DATA ENTRIES:
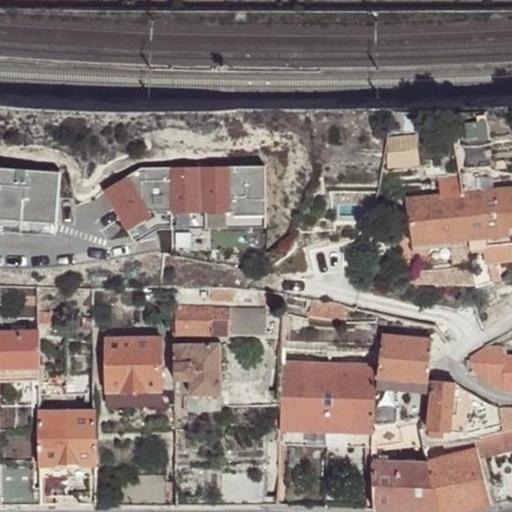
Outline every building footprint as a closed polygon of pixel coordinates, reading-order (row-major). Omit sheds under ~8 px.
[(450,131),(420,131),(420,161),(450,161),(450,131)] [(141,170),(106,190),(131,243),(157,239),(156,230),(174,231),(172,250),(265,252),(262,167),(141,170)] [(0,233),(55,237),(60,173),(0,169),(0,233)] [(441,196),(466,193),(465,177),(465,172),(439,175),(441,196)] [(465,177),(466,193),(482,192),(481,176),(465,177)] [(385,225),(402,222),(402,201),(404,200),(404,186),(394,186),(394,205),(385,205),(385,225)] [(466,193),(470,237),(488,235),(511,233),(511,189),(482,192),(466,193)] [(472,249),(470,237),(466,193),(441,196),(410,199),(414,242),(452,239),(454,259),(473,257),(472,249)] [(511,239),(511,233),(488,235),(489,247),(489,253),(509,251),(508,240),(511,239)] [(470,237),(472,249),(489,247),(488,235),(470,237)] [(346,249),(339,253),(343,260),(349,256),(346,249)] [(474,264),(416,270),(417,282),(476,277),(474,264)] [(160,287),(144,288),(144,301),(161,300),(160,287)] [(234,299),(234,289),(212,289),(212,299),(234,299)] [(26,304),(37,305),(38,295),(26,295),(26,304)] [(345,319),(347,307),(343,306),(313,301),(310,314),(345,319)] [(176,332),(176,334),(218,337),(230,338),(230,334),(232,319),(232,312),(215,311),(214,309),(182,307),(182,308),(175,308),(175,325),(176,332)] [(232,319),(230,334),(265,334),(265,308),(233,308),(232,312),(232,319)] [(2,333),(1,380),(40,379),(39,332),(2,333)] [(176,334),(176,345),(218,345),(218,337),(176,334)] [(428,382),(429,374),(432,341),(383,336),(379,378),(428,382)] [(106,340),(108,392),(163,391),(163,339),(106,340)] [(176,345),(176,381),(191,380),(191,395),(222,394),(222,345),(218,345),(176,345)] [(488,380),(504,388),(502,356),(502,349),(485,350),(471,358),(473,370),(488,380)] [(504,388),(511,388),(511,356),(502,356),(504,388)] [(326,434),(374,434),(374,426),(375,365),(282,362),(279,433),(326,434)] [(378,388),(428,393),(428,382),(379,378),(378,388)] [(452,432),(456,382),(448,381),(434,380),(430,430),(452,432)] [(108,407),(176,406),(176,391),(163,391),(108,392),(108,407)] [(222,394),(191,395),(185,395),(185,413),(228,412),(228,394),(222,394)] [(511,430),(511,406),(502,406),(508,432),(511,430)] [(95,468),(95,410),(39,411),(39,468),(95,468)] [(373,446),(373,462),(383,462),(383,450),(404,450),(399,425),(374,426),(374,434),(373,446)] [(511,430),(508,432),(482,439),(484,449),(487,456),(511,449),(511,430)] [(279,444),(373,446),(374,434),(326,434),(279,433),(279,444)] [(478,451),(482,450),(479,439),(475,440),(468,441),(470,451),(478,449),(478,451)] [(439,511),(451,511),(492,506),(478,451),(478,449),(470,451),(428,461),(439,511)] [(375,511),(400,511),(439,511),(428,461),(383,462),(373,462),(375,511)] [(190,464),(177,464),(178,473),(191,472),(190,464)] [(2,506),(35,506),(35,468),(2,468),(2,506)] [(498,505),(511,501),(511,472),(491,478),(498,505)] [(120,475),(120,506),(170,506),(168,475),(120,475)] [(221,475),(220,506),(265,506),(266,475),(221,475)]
---
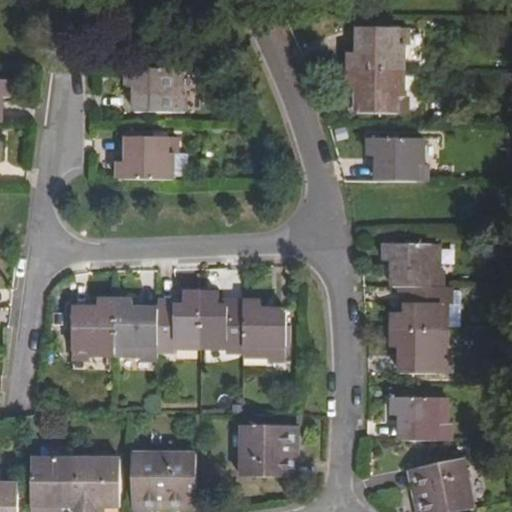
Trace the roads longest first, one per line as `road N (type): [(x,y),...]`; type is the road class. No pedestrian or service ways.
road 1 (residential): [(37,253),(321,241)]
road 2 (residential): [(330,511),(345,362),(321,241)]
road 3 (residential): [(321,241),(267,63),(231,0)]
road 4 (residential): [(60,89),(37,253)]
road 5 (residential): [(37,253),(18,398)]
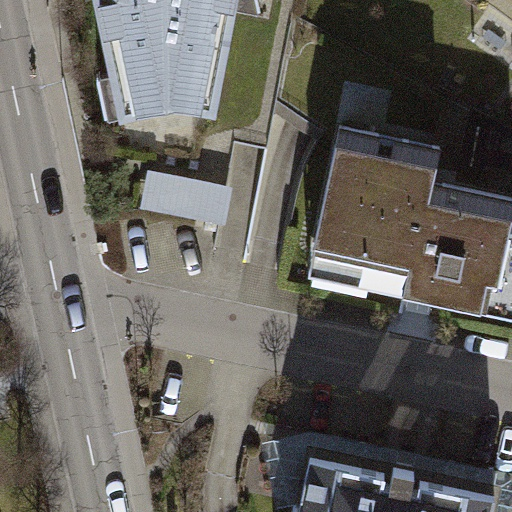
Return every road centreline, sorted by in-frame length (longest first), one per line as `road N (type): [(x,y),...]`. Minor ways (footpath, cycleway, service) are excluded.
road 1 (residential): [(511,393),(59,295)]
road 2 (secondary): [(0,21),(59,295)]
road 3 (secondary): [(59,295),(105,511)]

JOB: Repeat the stretch of rows from the line containing "Return every road" through the line containing "road 3 (secondary): [(59,295),(105,511)]", both included.

WRITTEN REPLY:
Return every road centreline, sorted by in-frame length (longest first), one per line as `road N (type): [(x,y),...]`. Minor ways (footpath, cycleway, service) are excluded.
road 1 (residential): [(511,393),(59,295)]
road 2 (secondary): [(0,21),(59,295)]
road 3 (secondary): [(59,295),(105,511)]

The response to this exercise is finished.